Exercise objective:
Filter the entries, keeping every line with the string "cyan".

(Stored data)
■ ■ ■ ■
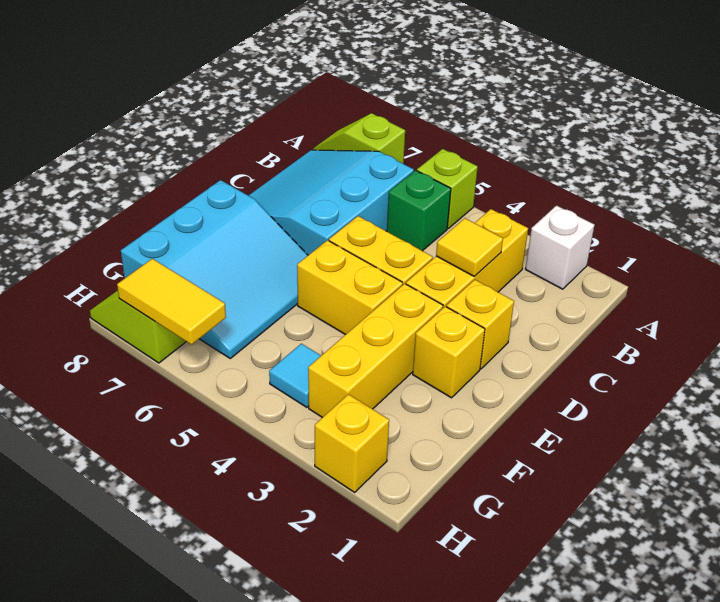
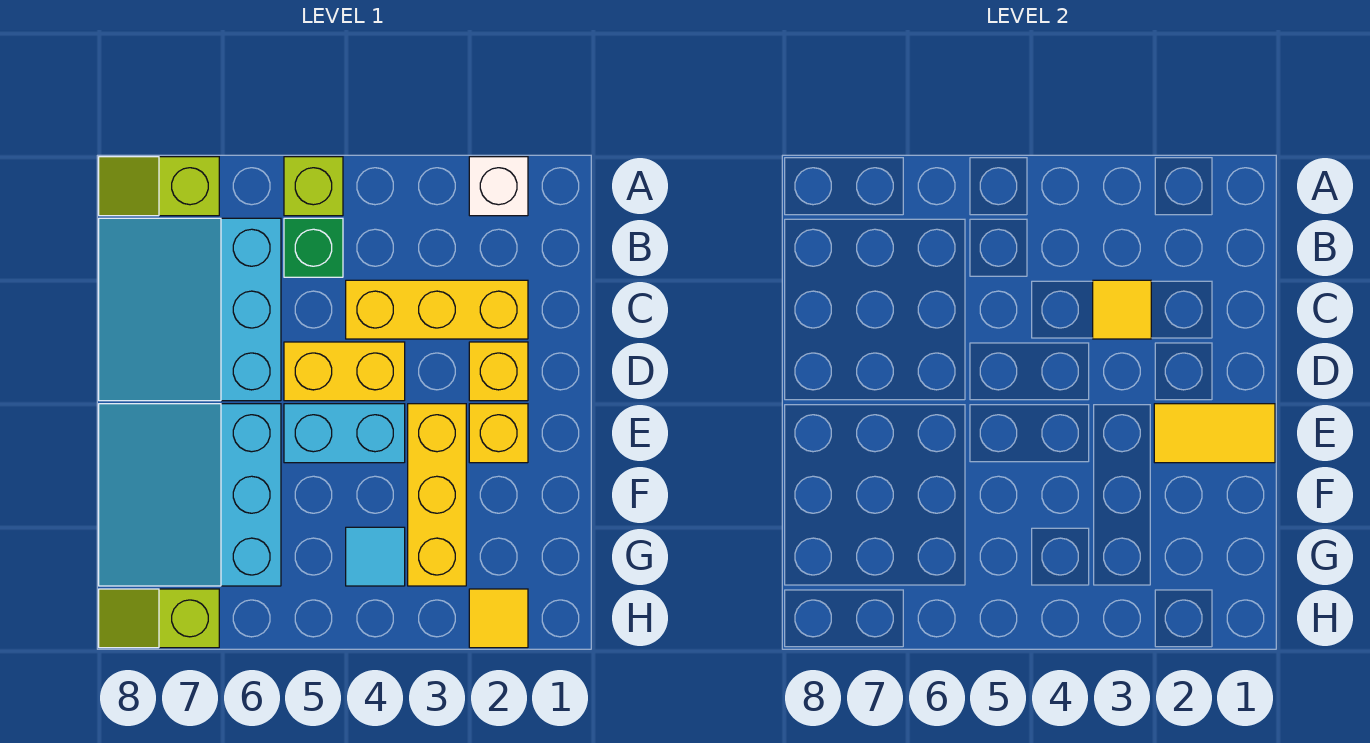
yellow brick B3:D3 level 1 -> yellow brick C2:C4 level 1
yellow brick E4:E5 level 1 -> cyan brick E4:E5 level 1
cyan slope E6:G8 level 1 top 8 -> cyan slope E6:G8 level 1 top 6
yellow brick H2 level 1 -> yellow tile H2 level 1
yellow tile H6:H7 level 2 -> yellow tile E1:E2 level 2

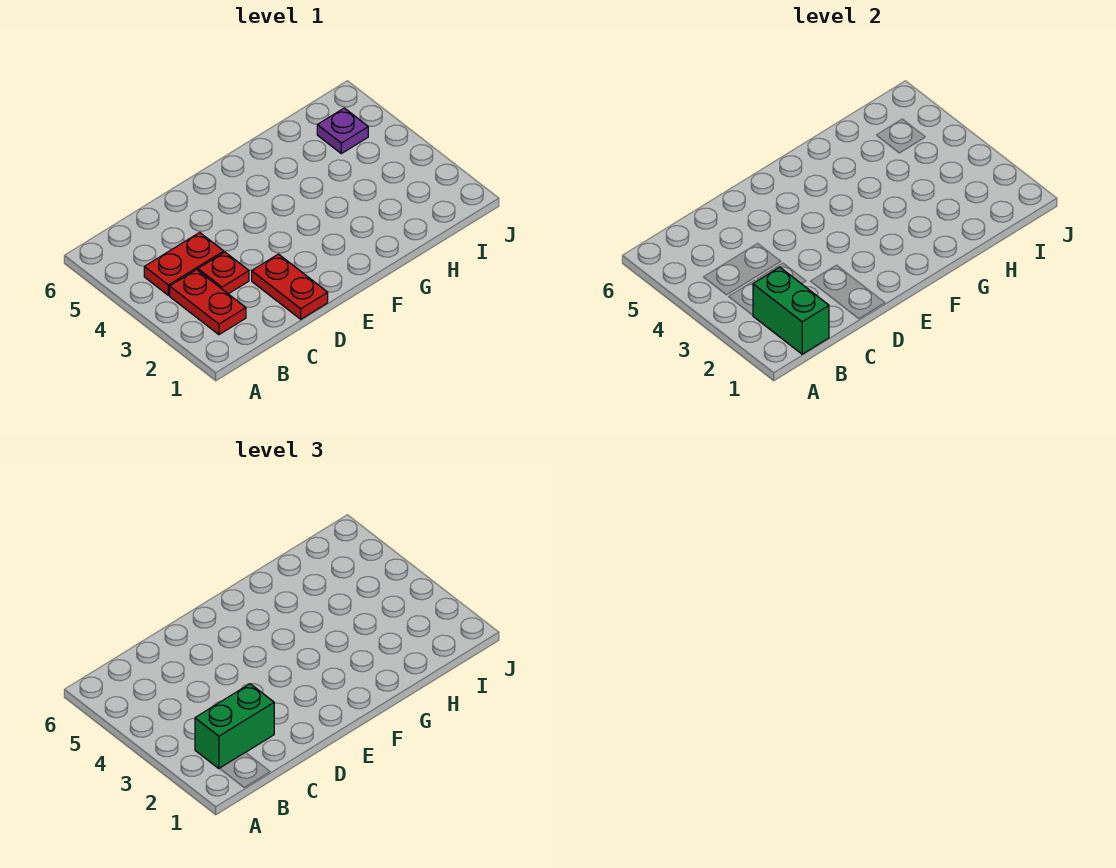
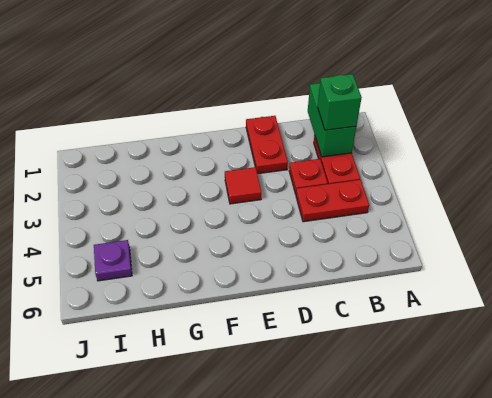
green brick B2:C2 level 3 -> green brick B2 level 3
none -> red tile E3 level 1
■ ■ ■ ■
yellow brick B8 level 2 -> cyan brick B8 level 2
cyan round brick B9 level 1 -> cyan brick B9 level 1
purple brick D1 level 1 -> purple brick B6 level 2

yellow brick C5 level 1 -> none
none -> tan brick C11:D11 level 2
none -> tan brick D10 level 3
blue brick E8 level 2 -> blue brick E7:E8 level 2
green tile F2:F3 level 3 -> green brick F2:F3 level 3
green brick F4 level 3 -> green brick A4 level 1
■ ■ ■ ■
Answer for the task:
yellow brick E4:E5 level 1 -> cyan brick E4:E5 level 1
cyan slope E6:G8 level 1 top 8 -> cyan slope E6:G8 level 1 top 6
yellow brick B8 level 2 -> cyan brick B8 level 2
cyan round brick B9 level 1 -> cyan brick B9 level 1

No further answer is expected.